Records from a data collection:
------

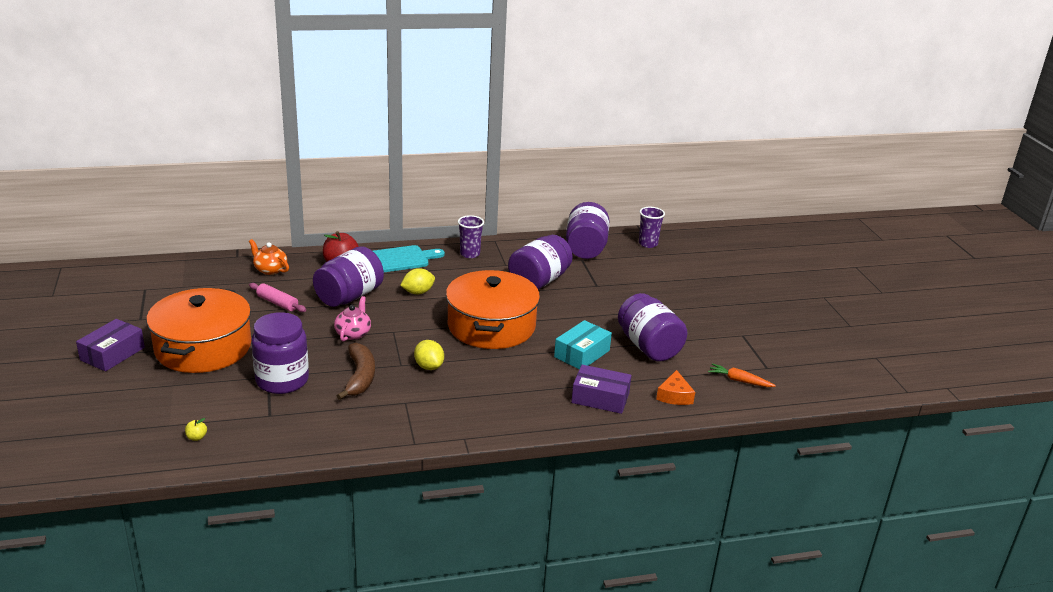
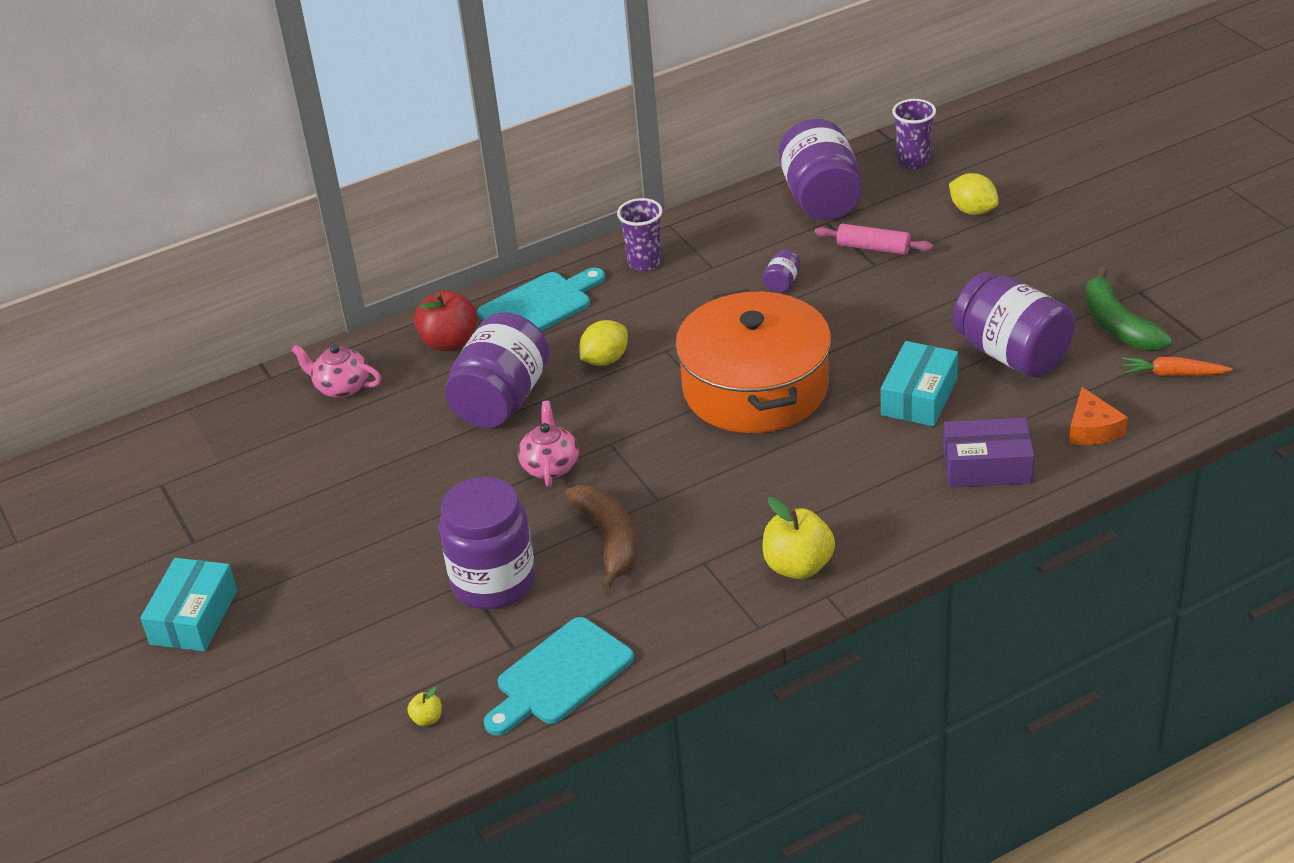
camera: 10 degrees left, 10 degrees up
(112, 354) = (194, 617): purple box -> turquoise box
(203, 347) = (331, 562): orange pot -> none
(270, 270) = (341, 387): orange teapot -> pink teapot
(277, 303) = (394, 446): pink rolling pin -> pink rolling pin (873, 248)
(285, 437) = (560, 676): none -> turquoise cutting board
(429, 366) = (702, 489): yellow lemon -> yellow lemon (973, 210)
(457, 419) = (798, 566): none -> yellow apple
(539, 281) = (782, 283): purple jar -> purple jar, size x0.41
(720, 348) = (1118, 325): none -> green banana

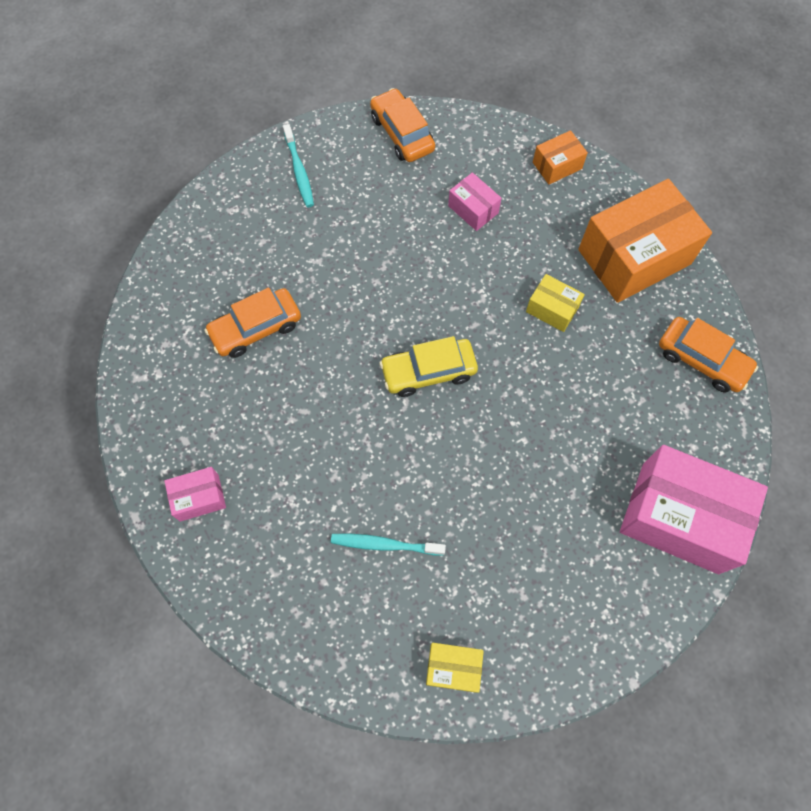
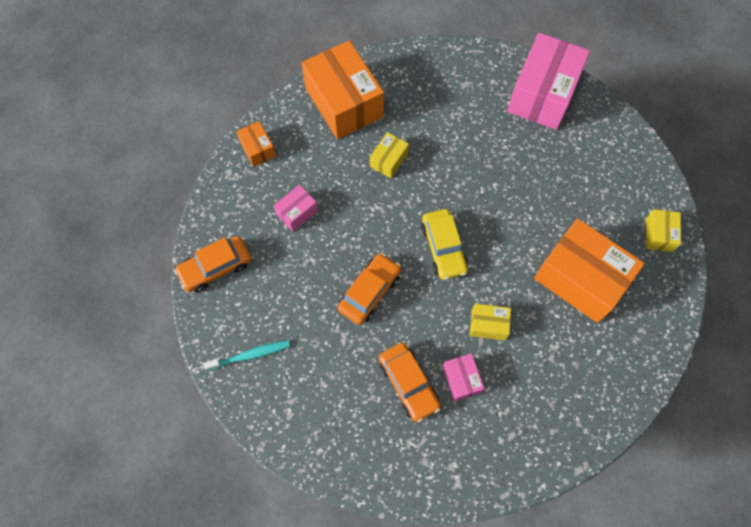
camera: 90 degrees left, 0 degrees up
(199, 498) = (558, 419): pink box -> pink box (461, 379)
(324, 421) = (488, 325): none -> yellow box
(385, 544) = (580, 279): turquoise toothbrush -> orange box
(702, 360) = (428, 69): orange car -> orange car (369, 292)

------

Prompt: From the first line to the last, print the records exactly; leave out the pictures.

Solution for this exercise:
camera: 10 degrees left, 10 degrees up
(112, 354) = (194, 617): purple box -> turquoise box
(203, 347) = (331, 562): orange pot -> none
(270, 270) = (341, 387): orange teapot -> pink teapot
(277, 303) = (394, 446): pink rolling pin -> pink rolling pin (873, 248)
(285, 437) = (560, 676): none -> turquoise cutting board
(429, 366) = (702, 489): yellow lemon -> yellow lemon (973, 210)
(457, 419) = (798, 566): none -> yellow apple
(539, 281) = (782, 283): purple jar -> purple jar, size x0.41
(720, 348) = (1118, 325): none -> green banana

camera: 90 degrees left, 0 degrees up
(199, 498) = (558, 419): pink box -> pink box (461, 379)
(324, 421) = (488, 325): none -> yellow box
(385, 544) = (580, 279): turquoise toothbrush -> orange box
(702, 360) = (428, 69): orange car -> orange car (369, 292)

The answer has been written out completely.